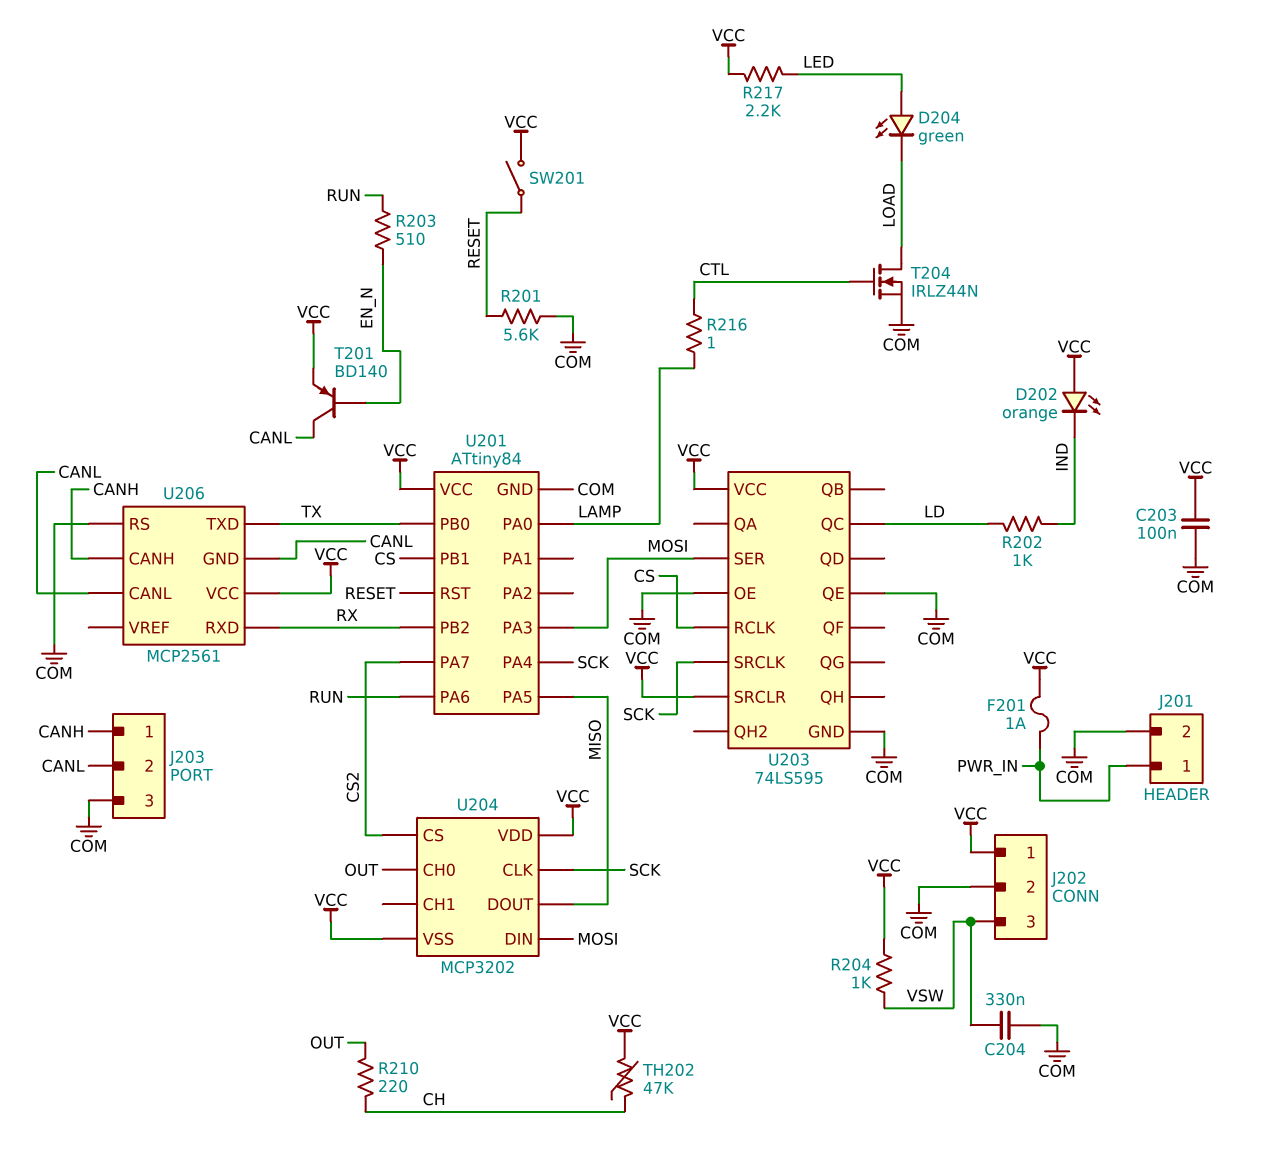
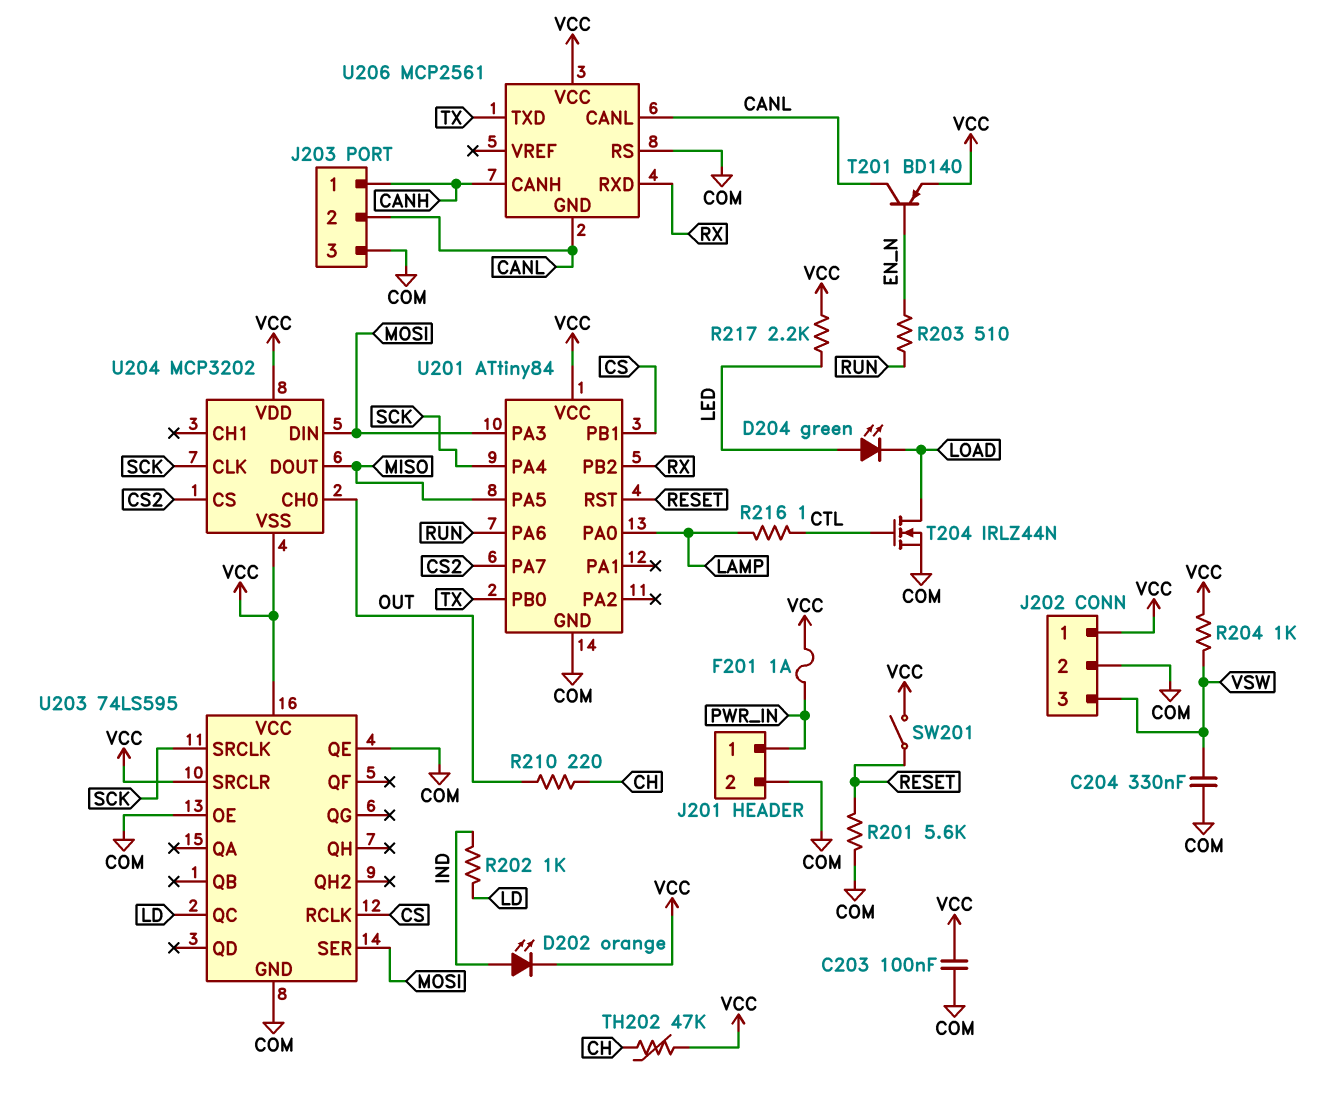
D202: LED orange (A VCC, K IND) -> LED orange (A IND, K VCC)

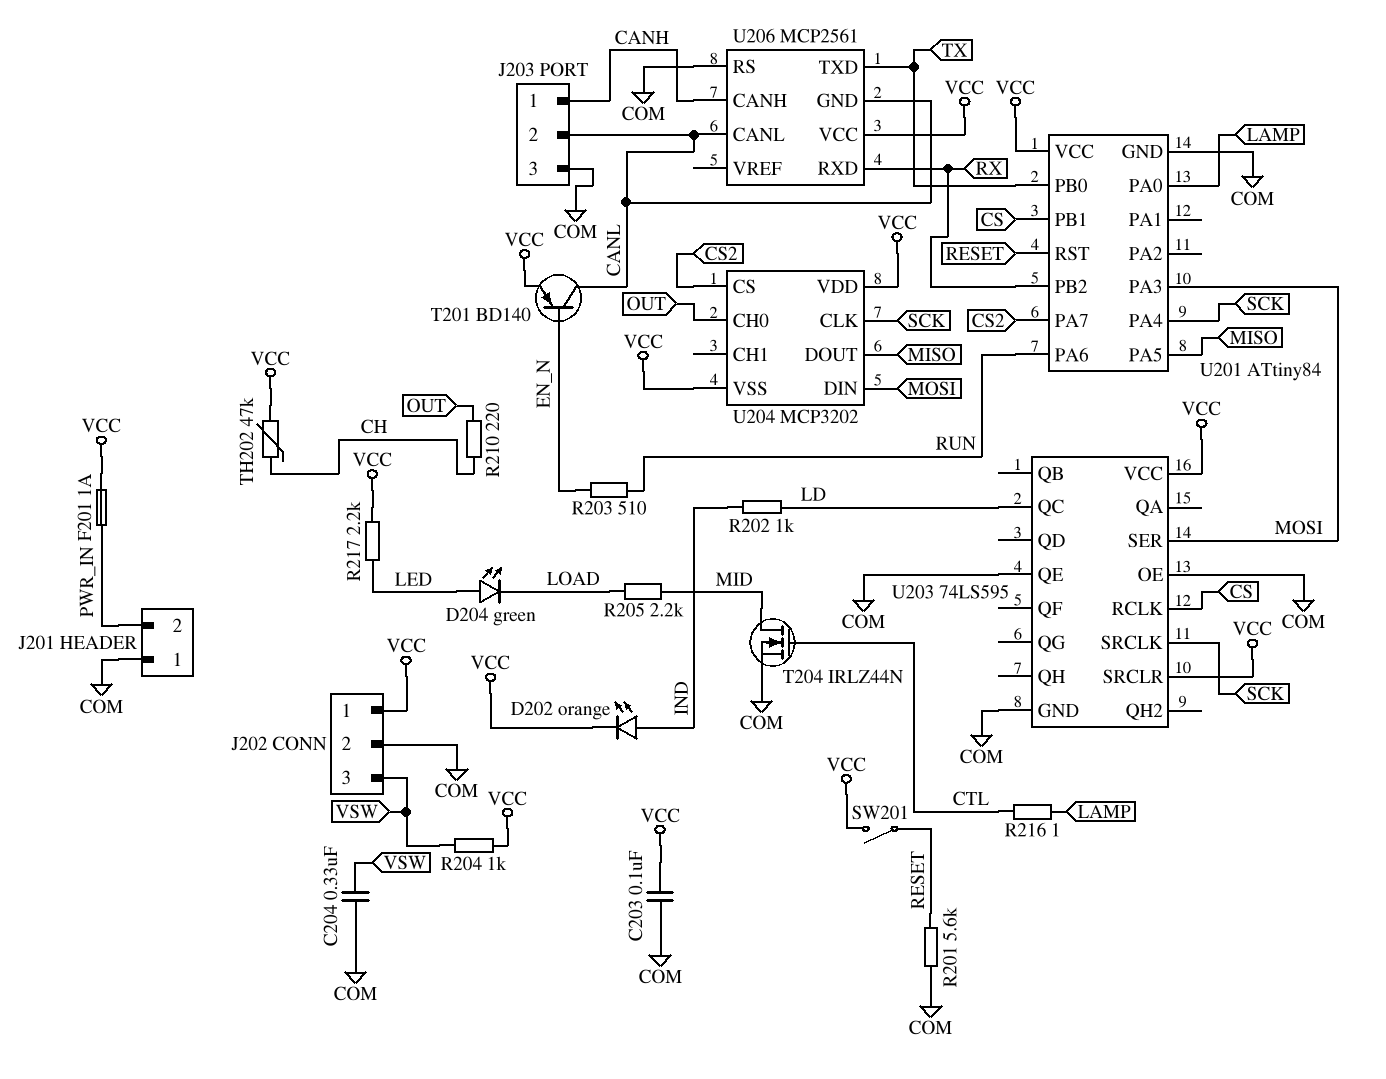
J201 pin 1: PWR_IN -> COM
J201 pin 2: COM -> PWR_IN
R205: none -> 2.2k (LOAD, MID)
T204: NMOS IRLZ44N (G CTL, D LOAD, S COM) -> NMOS IRLZ44N (G CTL, D MID, S COM)

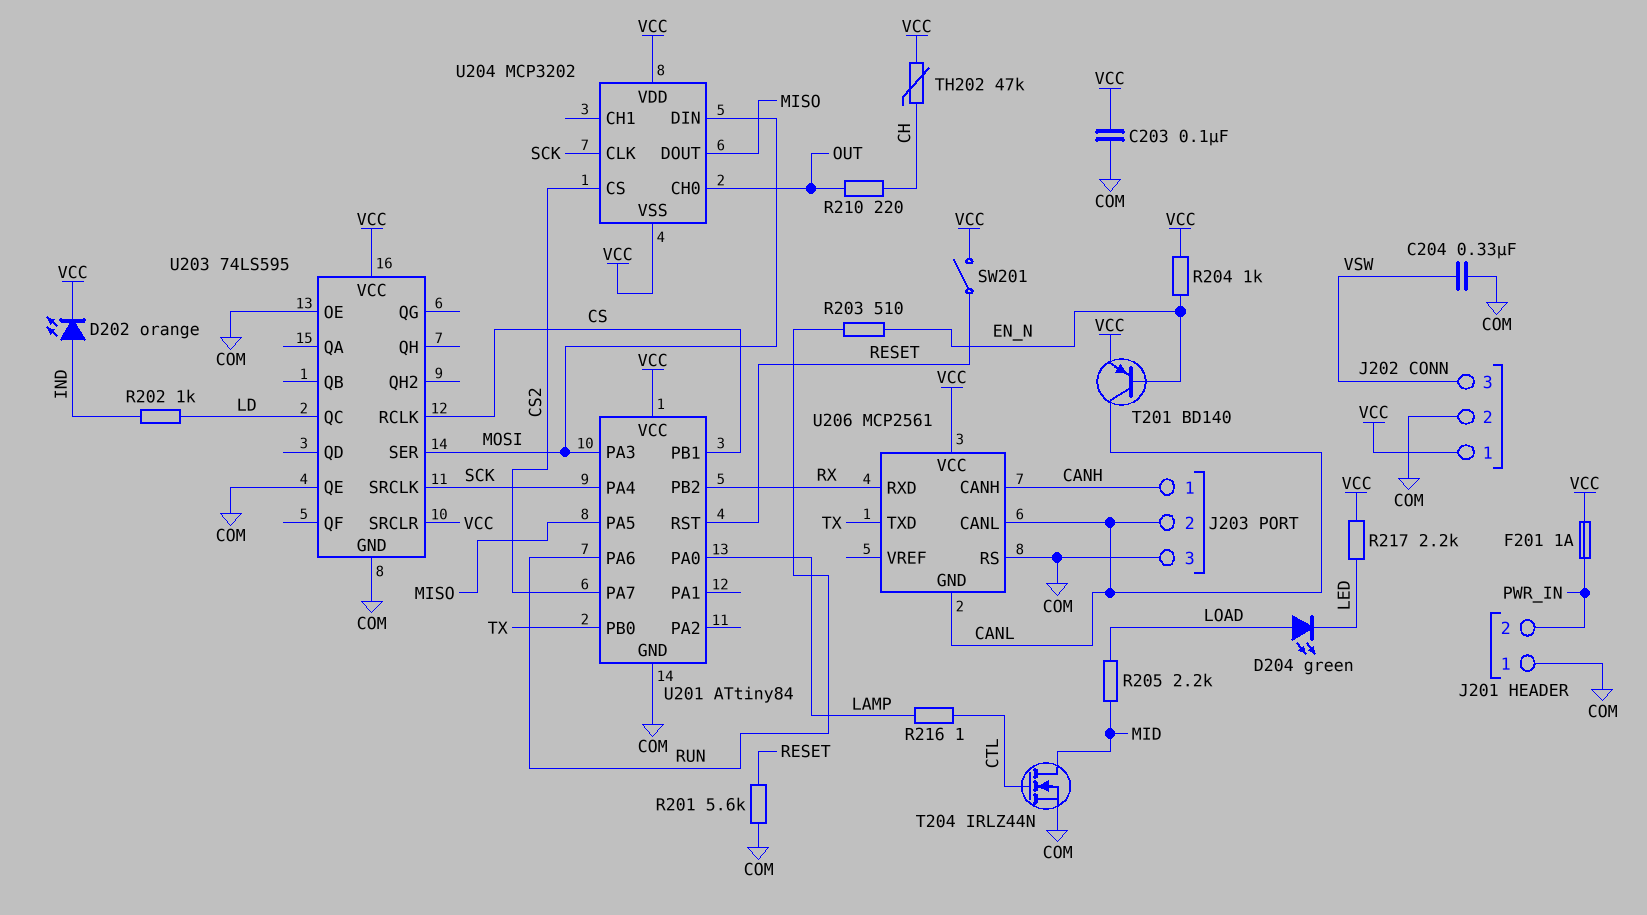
D204: LED green (A LED, K LOAD) -> LED green (A LOAD, K LED)
R204: 1k (VCC, VSW) -> 1k (EN_N, VCC)

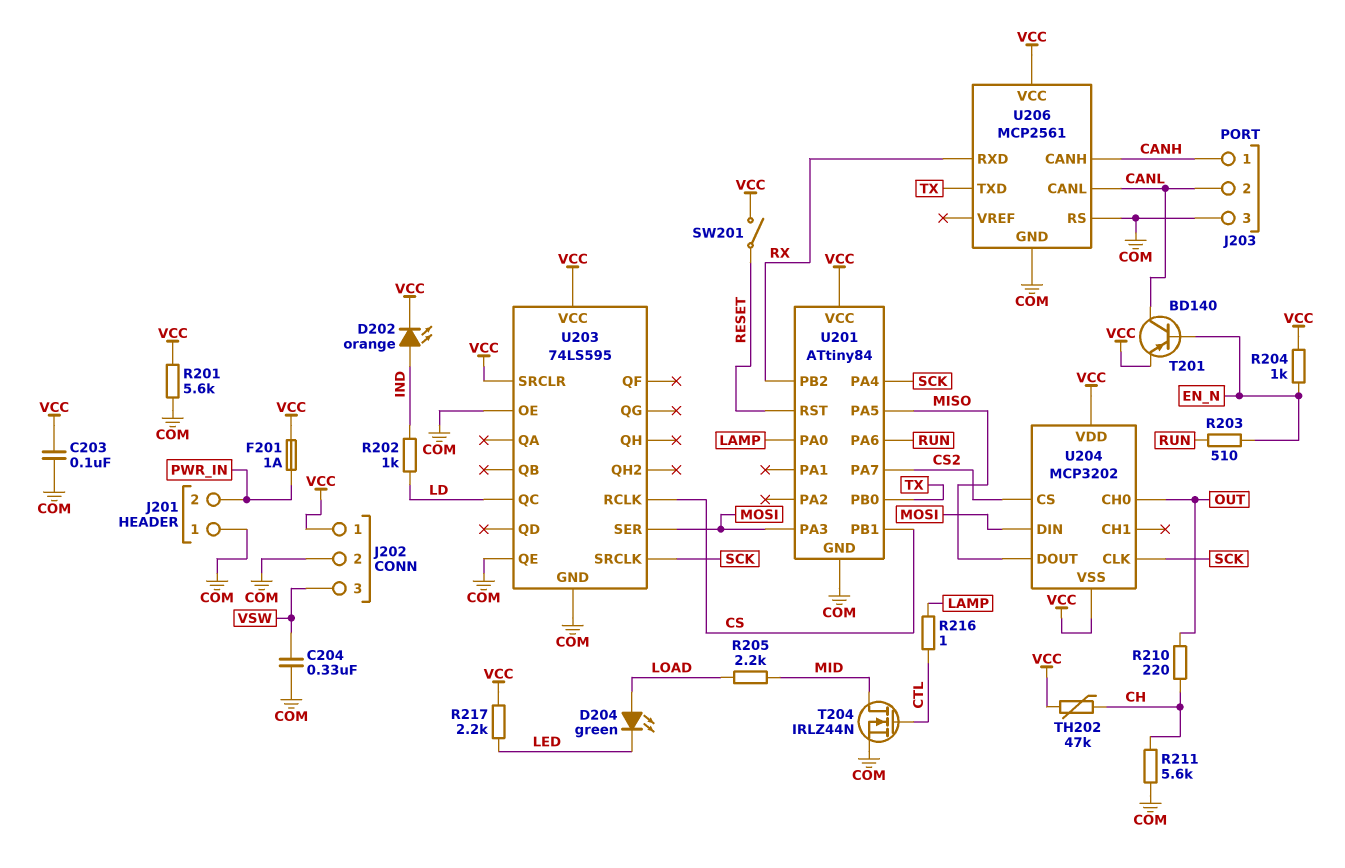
R201: 5.6k (COM, RESET) -> 5.6k (COM, VCC)
R211: none -> 5.6k (CH, COM)
U206 pin GND: CANL -> COM

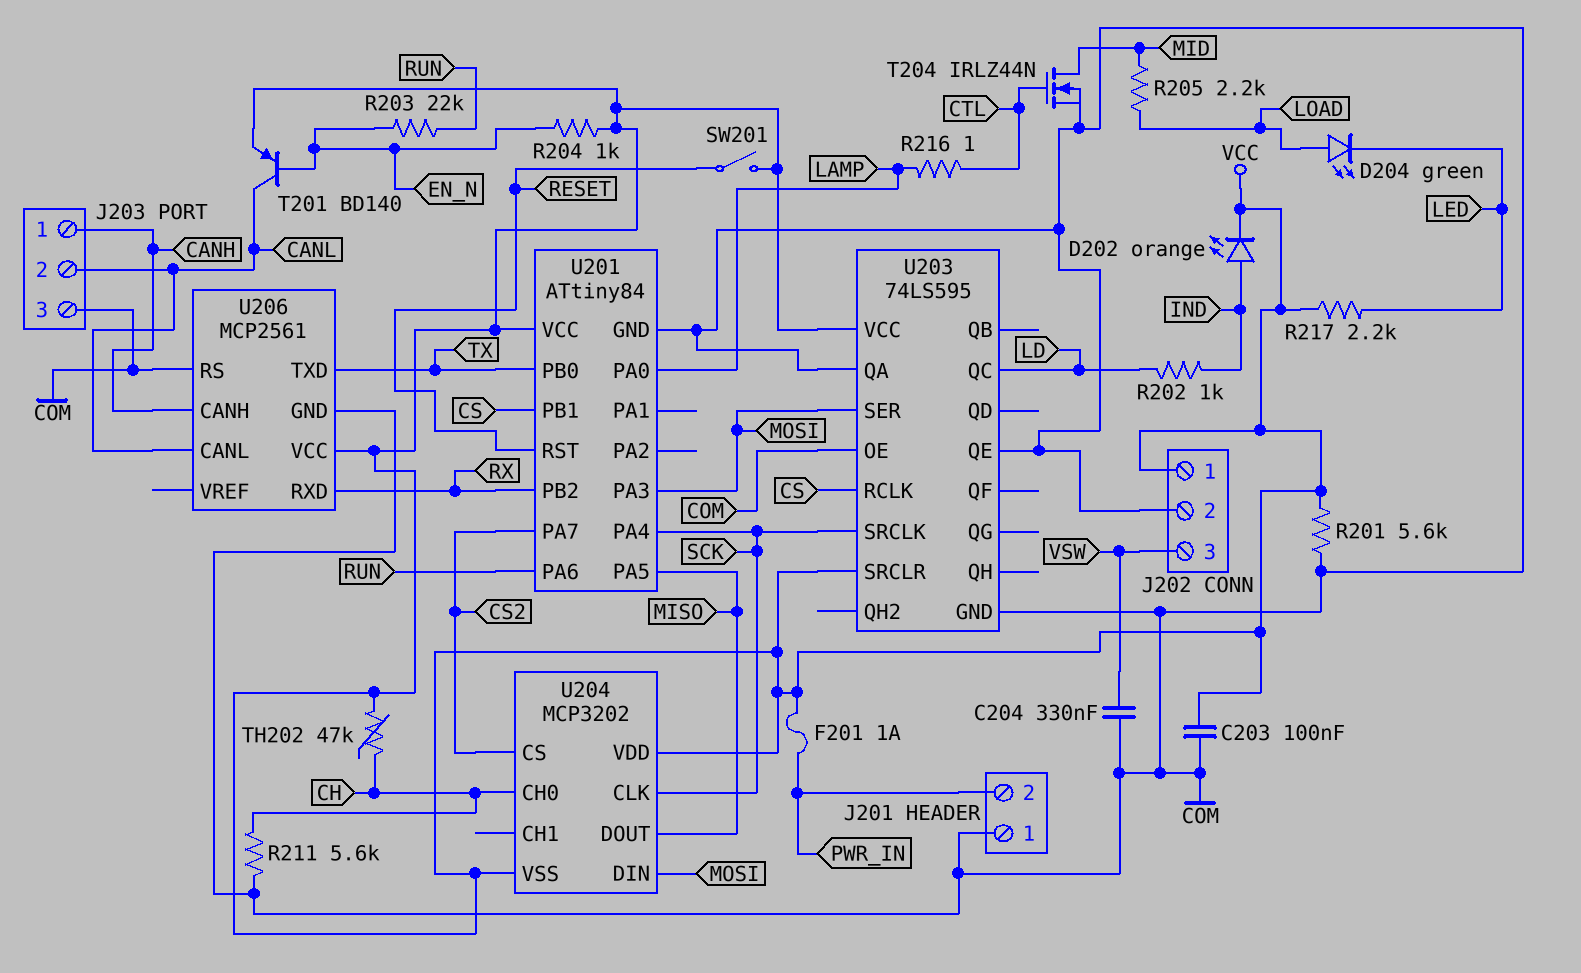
R203: 510 (EN_N, RUN) -> 22k (EN_N, RUN)
R210: 220 (CH, OUT) -> none
U203 pin QA: none -> COM
U204 pin CH0: OUT -> CH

- - - - - - -

WHAT IS REQUIRED
The records above are to be retyped exactly, with every picture left out.

RESULT BELOW
D202: LED orange (A VCC, K IND) -> LED orange (A IND, K VCC)

J201 pin 1: PWR_IN -> COM
J201 pin 2: COM -> PWR_IN
R205: none -> 2.2k (LOAD, MID)
T204: NMOS IRLZ44N (G CTL, D LOAD, S COM) -> NMOS IRLZ44N (G CTL, D MID, S COM)

D204: LED green (A LED, K LOAD) -> LED green (A LOAD, K LED)
R204: 1k (VCC, VSW) -> 1k (EN_N, VCC)

R201: 5.6k (COM, RESET) -> 5.6k (COM, VCC)
R211: none -> 5.6k (CH, COM)
U206 pin GND: CANL -> COM

R203: 510 (EN_N, RUN) -> 22k (EN_N, RUN)
R210: 220 (CH, OUT) -> none
U203 pin QA: none -> COM
U204 pin CH0: OUT -> CH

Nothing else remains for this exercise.